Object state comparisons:
+ + + +

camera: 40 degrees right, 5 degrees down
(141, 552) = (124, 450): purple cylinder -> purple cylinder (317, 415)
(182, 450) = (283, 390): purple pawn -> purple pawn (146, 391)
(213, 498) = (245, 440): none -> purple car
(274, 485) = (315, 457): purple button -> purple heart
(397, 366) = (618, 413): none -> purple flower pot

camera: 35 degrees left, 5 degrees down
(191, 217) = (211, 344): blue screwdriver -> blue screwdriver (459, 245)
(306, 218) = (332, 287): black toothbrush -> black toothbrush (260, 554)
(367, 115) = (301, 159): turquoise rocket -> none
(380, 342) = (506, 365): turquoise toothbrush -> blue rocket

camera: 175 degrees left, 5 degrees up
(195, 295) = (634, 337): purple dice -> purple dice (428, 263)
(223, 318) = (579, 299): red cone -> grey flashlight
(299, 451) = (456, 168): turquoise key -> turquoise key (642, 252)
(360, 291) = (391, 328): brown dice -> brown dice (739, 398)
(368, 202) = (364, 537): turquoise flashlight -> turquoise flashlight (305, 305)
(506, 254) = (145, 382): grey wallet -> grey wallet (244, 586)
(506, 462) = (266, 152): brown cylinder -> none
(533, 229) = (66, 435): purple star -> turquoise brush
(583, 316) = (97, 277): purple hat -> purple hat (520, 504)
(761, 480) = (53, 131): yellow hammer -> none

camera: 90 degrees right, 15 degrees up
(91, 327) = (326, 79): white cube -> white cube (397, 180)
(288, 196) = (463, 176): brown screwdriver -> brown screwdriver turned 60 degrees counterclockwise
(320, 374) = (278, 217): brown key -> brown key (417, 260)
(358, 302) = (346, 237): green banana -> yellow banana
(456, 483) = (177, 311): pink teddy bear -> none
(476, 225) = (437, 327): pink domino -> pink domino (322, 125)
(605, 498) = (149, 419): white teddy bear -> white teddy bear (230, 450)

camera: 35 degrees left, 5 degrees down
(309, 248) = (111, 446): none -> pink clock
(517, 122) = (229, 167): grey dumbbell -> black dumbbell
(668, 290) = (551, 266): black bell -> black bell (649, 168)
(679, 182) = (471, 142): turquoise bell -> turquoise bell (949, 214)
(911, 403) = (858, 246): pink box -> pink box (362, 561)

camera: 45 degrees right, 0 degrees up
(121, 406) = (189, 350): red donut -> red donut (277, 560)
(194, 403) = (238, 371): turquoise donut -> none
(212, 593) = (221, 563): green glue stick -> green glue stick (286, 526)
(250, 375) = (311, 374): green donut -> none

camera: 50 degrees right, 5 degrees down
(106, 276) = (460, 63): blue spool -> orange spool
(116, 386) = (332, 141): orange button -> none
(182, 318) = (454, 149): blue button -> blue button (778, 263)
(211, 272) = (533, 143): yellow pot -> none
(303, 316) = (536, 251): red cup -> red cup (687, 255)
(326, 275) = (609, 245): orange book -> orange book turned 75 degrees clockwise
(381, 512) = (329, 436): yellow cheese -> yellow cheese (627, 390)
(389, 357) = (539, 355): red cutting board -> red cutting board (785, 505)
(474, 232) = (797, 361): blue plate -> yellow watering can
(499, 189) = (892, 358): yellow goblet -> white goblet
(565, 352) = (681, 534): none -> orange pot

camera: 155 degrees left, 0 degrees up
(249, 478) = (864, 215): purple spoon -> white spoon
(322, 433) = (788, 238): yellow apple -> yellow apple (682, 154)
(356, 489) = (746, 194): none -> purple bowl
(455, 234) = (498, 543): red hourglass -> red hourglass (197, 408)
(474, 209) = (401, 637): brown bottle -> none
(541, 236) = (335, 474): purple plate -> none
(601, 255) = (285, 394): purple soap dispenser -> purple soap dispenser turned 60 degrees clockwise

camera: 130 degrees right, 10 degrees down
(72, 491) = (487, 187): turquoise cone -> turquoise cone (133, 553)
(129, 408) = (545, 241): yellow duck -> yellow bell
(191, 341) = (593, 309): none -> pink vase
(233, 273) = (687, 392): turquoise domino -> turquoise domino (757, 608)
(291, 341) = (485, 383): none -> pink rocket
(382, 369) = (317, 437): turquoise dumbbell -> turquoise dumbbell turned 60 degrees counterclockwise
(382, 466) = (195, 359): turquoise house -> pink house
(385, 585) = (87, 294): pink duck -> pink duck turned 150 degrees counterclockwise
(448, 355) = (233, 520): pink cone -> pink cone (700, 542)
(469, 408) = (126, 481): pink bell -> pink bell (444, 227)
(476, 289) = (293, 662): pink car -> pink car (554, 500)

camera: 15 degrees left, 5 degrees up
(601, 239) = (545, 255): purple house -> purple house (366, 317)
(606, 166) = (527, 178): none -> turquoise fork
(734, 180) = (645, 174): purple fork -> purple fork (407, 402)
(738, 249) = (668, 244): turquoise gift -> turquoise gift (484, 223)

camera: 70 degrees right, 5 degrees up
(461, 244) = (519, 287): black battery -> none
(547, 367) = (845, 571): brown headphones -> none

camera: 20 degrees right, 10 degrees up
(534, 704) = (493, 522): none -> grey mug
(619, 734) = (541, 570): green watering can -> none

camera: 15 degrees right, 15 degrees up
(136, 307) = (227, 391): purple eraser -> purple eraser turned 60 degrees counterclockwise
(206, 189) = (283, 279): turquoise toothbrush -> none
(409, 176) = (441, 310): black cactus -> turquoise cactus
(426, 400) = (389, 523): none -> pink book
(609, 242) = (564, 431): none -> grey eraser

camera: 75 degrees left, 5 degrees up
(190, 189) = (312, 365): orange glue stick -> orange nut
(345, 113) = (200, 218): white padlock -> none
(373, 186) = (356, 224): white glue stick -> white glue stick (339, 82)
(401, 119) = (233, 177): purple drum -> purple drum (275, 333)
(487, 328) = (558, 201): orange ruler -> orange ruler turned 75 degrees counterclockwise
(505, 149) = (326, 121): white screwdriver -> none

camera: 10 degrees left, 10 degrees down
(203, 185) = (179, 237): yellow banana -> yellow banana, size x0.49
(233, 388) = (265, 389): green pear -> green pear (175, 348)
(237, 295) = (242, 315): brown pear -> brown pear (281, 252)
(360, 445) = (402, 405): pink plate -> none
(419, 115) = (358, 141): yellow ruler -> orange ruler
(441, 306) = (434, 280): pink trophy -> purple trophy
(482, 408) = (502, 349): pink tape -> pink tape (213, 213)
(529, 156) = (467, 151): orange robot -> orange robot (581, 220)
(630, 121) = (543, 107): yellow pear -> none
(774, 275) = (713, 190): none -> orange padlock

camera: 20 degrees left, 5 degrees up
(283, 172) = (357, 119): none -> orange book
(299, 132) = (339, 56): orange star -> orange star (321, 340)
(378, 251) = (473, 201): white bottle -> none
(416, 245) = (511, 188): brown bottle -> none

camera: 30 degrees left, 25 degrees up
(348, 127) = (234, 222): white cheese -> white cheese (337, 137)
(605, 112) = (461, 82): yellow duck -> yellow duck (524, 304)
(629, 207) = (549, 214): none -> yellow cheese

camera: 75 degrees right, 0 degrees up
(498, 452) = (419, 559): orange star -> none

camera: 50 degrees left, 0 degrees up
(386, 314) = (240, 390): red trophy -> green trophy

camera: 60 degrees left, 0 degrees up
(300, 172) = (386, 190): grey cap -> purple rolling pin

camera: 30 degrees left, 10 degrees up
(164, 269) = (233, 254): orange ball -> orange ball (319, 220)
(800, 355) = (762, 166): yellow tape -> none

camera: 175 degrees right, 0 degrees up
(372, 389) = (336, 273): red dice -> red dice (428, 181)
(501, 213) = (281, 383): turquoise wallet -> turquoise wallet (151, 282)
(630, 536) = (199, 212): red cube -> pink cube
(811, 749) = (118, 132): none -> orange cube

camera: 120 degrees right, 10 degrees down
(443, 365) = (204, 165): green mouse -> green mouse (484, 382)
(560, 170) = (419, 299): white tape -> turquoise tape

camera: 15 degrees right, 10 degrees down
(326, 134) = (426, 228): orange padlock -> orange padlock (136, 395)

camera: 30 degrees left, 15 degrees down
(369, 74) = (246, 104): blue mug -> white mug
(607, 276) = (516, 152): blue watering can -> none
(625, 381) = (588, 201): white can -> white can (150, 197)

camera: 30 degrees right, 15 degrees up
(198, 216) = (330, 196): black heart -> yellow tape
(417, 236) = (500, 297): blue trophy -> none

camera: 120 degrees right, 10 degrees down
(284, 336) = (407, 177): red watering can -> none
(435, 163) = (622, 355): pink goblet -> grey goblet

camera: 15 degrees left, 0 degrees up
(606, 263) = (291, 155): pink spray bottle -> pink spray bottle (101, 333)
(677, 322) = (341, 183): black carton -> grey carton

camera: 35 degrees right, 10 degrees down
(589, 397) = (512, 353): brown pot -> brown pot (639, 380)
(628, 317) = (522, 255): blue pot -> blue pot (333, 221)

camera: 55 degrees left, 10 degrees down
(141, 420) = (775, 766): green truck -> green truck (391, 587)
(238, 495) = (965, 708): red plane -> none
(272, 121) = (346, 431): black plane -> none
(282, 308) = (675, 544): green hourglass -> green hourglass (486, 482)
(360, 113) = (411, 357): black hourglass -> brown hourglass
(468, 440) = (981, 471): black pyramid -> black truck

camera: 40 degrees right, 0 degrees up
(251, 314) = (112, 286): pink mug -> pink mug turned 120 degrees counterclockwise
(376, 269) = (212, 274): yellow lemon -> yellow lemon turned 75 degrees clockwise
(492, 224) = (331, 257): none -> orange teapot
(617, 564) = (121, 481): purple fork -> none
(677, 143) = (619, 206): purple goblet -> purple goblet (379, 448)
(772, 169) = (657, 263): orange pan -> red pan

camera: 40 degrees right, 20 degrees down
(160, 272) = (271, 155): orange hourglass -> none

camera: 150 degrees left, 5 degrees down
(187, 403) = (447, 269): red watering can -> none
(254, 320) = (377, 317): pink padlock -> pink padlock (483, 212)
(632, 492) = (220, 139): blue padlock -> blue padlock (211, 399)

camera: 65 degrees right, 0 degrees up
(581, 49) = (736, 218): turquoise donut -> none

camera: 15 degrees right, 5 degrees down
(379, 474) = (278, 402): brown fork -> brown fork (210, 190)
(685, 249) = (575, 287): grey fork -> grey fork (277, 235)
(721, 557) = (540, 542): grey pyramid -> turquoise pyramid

+ + + +

- [PROBLEM TO SOLVE]: Write out every line from the entries where "cube" appears.

- [ANSWER TO THE EXERCISE]:
(91, 327) = (326, 79): white cube -> white cube (397, 180)
(630, 536) = (199, 212): red cube -> pink cube
(811, 749) = (118, 132): none -> orange cube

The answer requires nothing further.